▶ [Problem details]:
A faithful copy is required: transcribe each line below exactly, minus the pictures.

▶ [Items listed in a dataset]:
....................

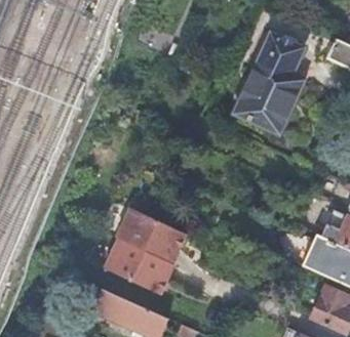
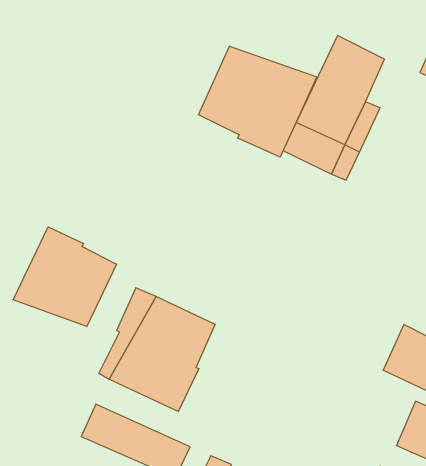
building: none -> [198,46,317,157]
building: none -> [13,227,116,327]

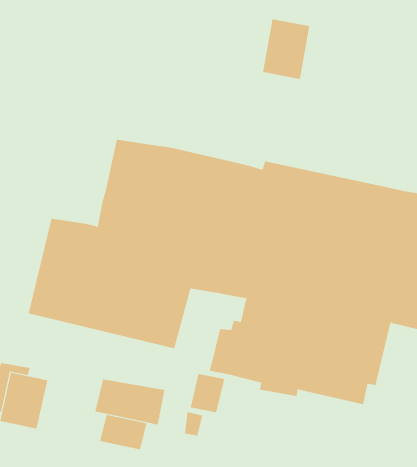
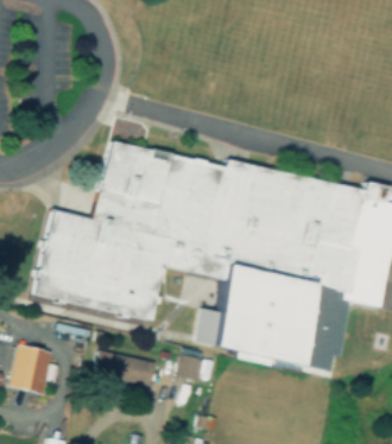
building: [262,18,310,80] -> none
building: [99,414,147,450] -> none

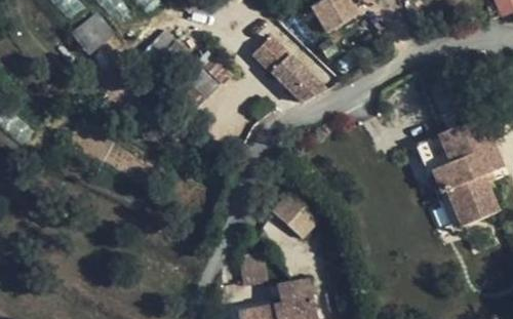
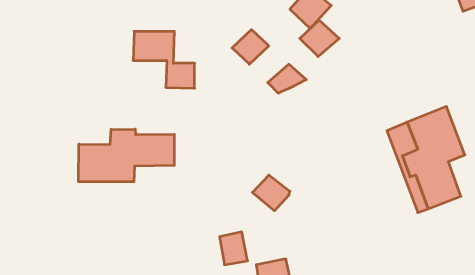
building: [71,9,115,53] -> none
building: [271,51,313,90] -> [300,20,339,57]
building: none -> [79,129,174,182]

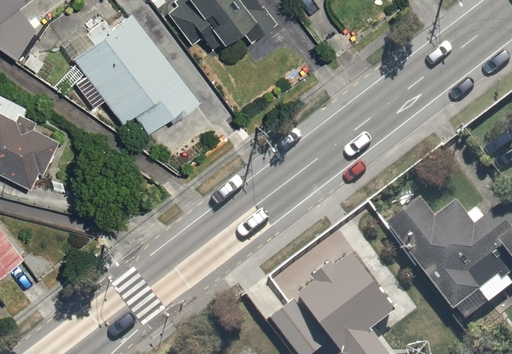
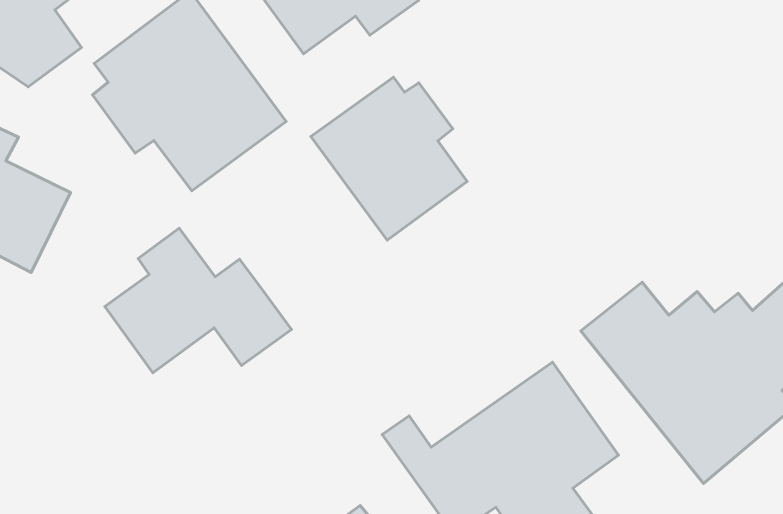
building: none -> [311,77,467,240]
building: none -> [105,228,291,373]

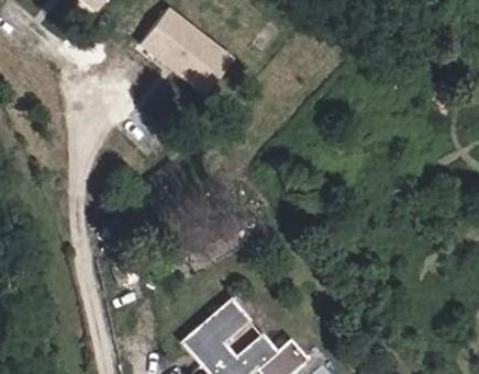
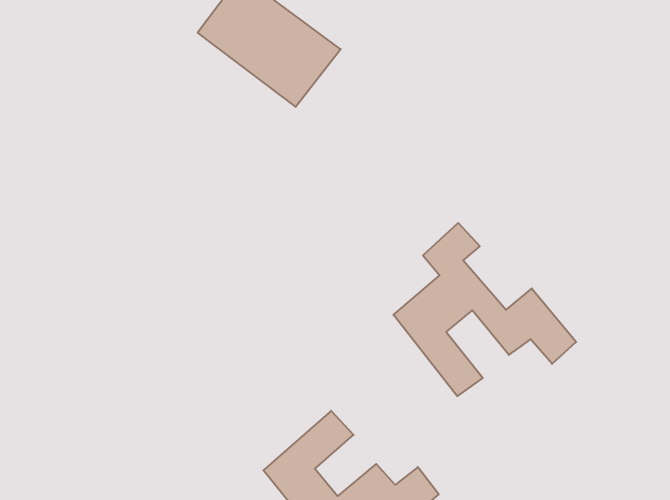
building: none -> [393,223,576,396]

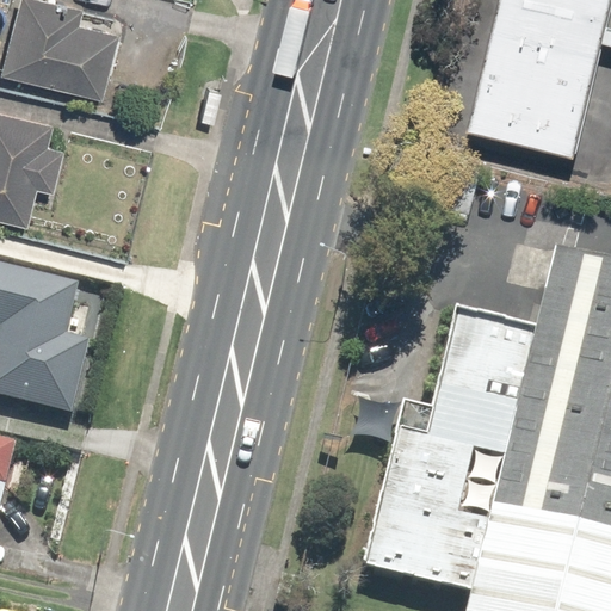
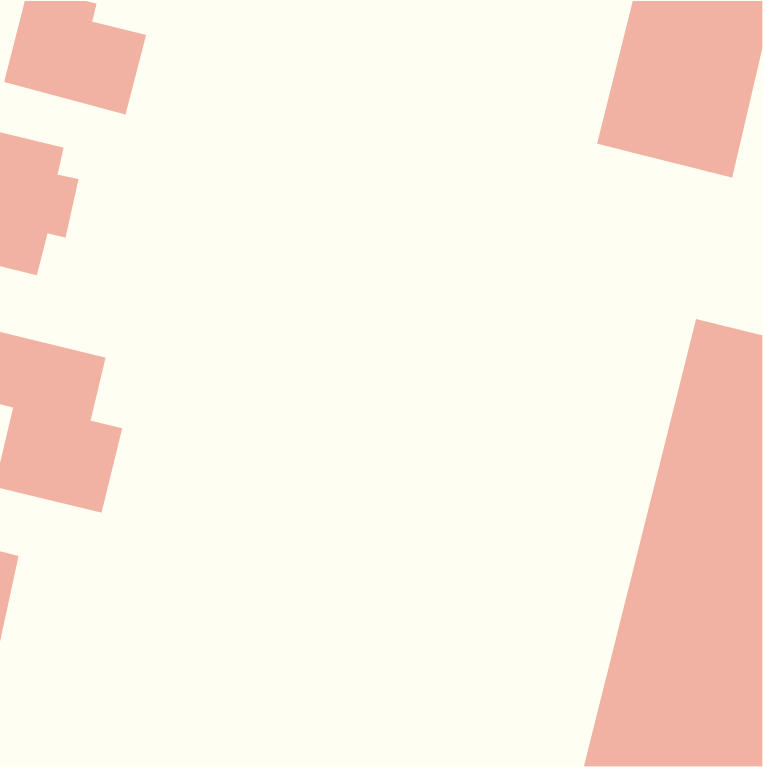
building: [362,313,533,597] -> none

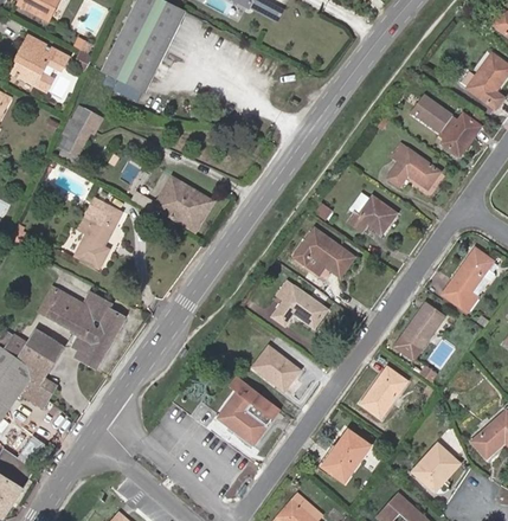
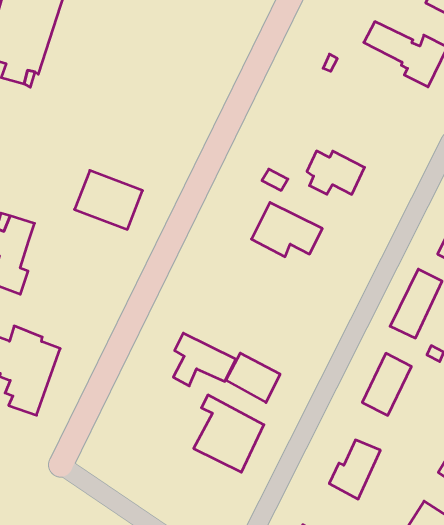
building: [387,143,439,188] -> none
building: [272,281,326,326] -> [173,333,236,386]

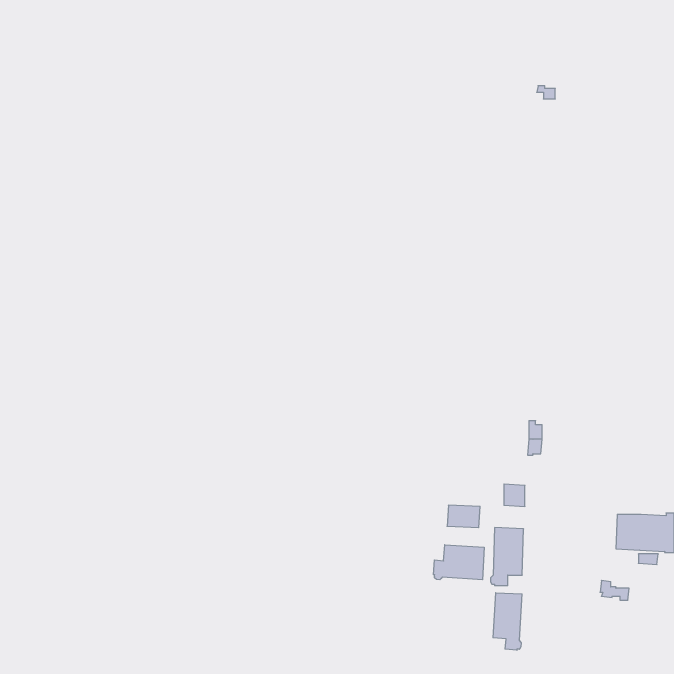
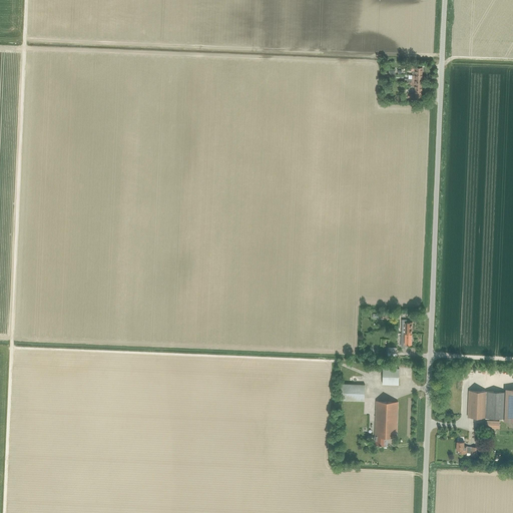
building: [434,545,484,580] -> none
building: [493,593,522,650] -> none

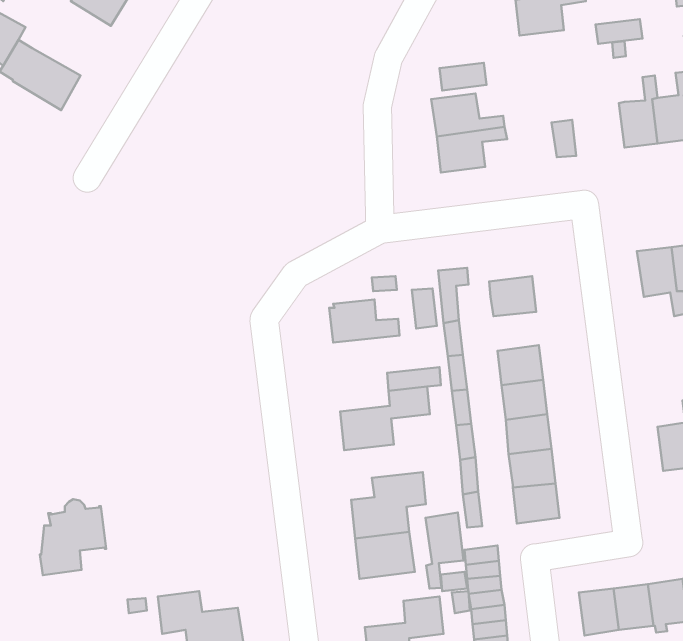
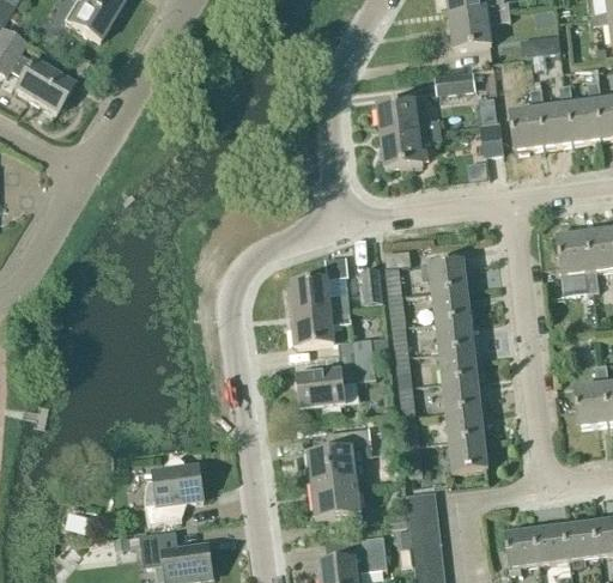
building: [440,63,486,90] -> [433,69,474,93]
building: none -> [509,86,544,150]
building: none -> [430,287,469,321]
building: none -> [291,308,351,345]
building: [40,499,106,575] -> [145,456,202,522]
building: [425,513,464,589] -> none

....................

▶ [Solution for this exercise]:
building: none -> [198,46,317,157]
building: none -> [13,227,116,327]

building: [262,18,310,80] -> none
building: [99,414,147,450] -> none

building: [71,9,115,53] -> none
building: [271,51,313,90] -> [300,20,339,57]
building: none -> [79,129,174,182]

building: none -> [311,77,467,240]
building: none -> [105,228,291,373]

building: none -> [393,223,576,396]

building: [362,313,533,597] -> none

building: [387,143,439,188] -> none
building: [272,281,326,326] -> [173,333,236,386]

building: [434,545,484,580] -> none
building: [493,593,522,650] -> none

building: [440,63,486,90] -> [433,69,474,93]
building: none -> [509,86,544,150]
building: none -> [430,287,469,321]
building: none -> [291,308,351,345]
building: [40,499,106,575] -> [145,456,202,522]
building: [425,513,464,589] -> none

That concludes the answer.